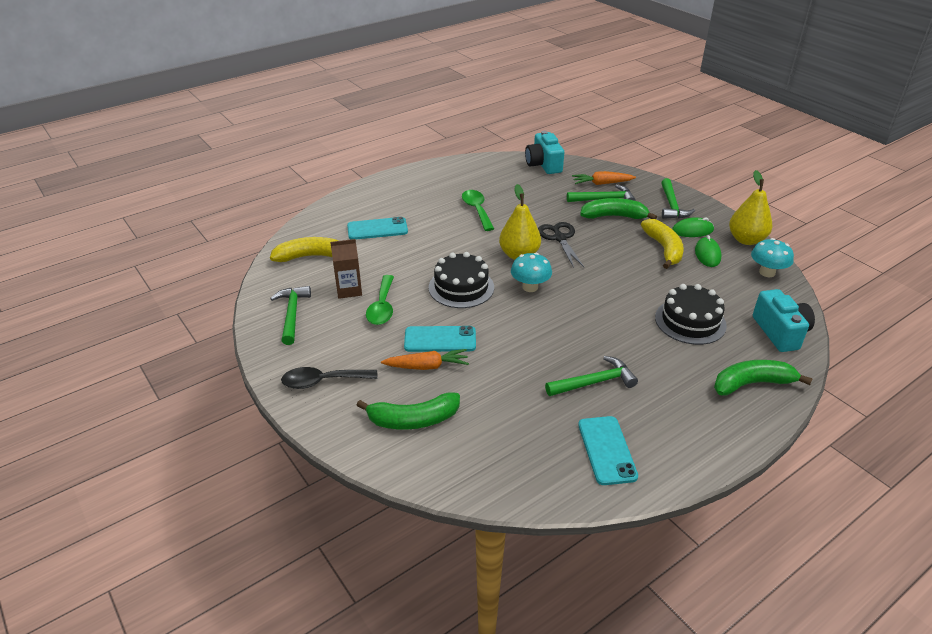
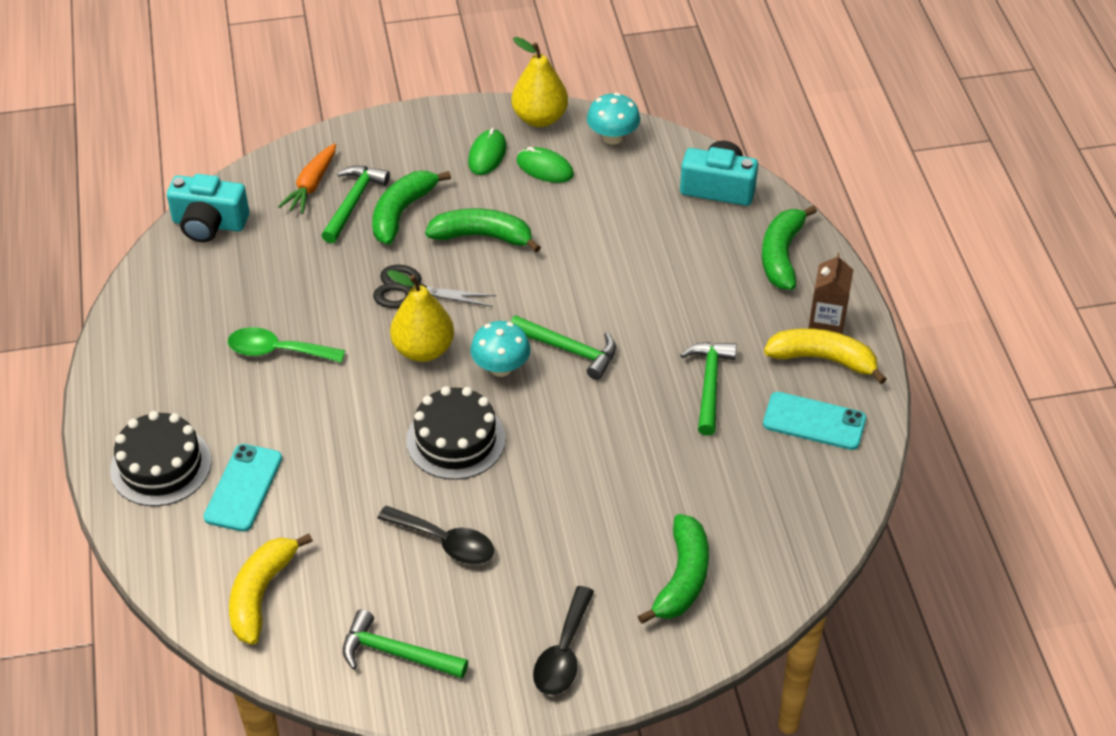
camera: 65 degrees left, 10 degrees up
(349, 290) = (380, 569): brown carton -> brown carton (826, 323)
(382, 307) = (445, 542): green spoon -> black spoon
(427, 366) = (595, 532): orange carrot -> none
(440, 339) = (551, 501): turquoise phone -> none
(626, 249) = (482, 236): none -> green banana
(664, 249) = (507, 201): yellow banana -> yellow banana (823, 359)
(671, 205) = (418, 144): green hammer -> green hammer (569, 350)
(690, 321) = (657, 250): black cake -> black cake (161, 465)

====

• _PROBLEM REQUIREMENTS_:
List the lines of the entries that include "none".

• _RESULT OF THIS TASK_:
(427, 366) = (595, 532): orange carrot -> none
(440, 339) = (551, 501): turquoise phone -> none
(626, 249) = (482, 236): none -> green banana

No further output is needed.